Given data Start Marker

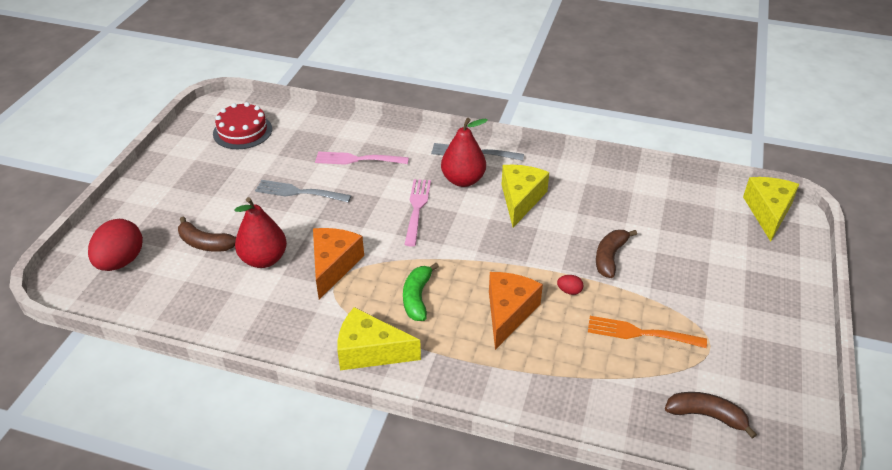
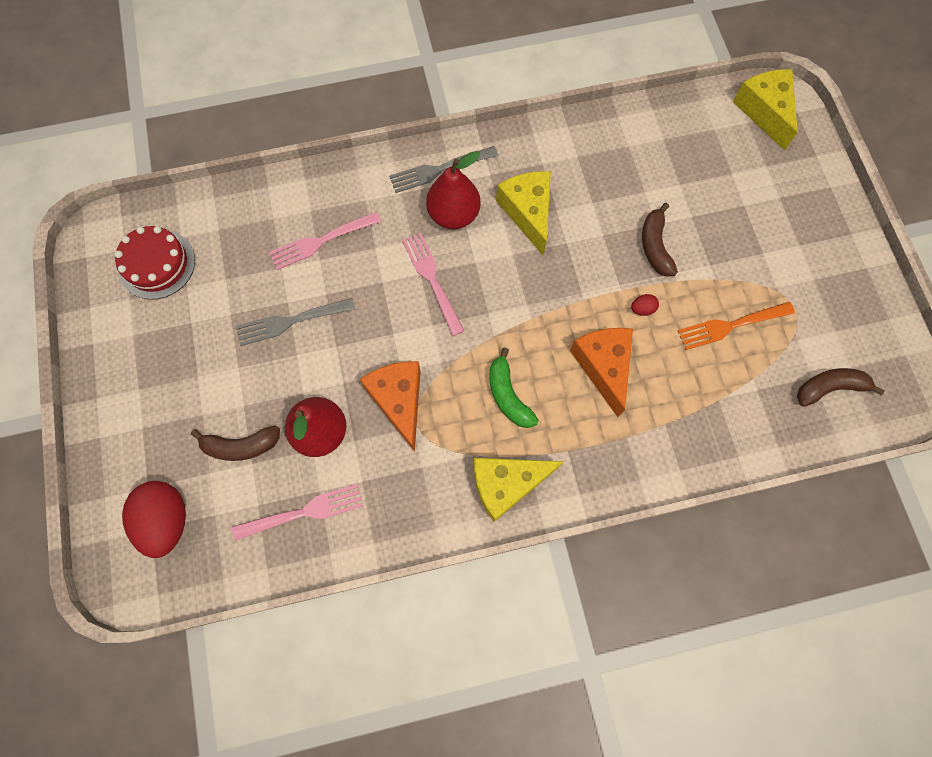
camera: 30 degrees left, 30 degrees up
(210, 299) = (303, 513): none -> pink fork

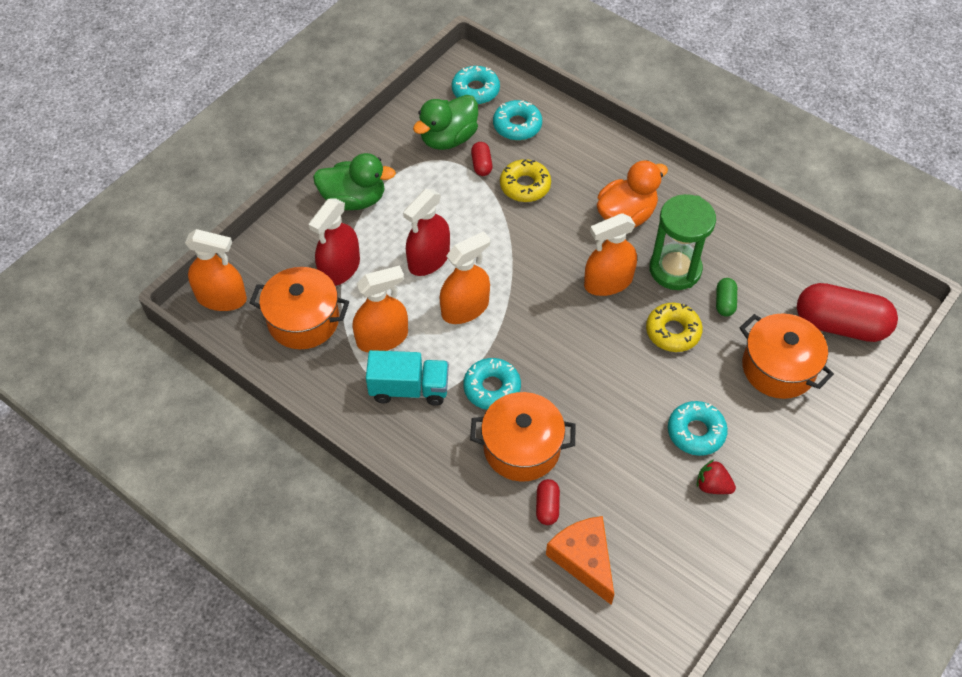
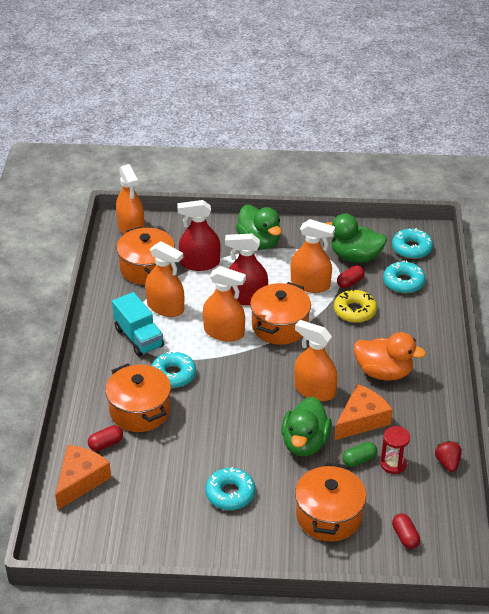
camera: 55 degrees right, 15 degrees down
(456, 197) = (310, 284): none -> orange spray bottle
(495, 257) = (280, 326): none -> orange pot
(673, 332) = (305, 443): yellow donut -> green duck
(675, 269) = (361, 420): green hourglass -> orange cheese
(712, 486) = (193, 522): red strawberry -> red strawberry (447, 463)
(748, 280) = (393, 464): none -> red hourglass
(840, 325) = (405, 536): red capsule -> red capsule, size x0.45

Given data End Marker

→ **What the task requires**: Only one number is needed: please count the lines of the entries above in which the string "none" occurs.

→ **Answer below**: 4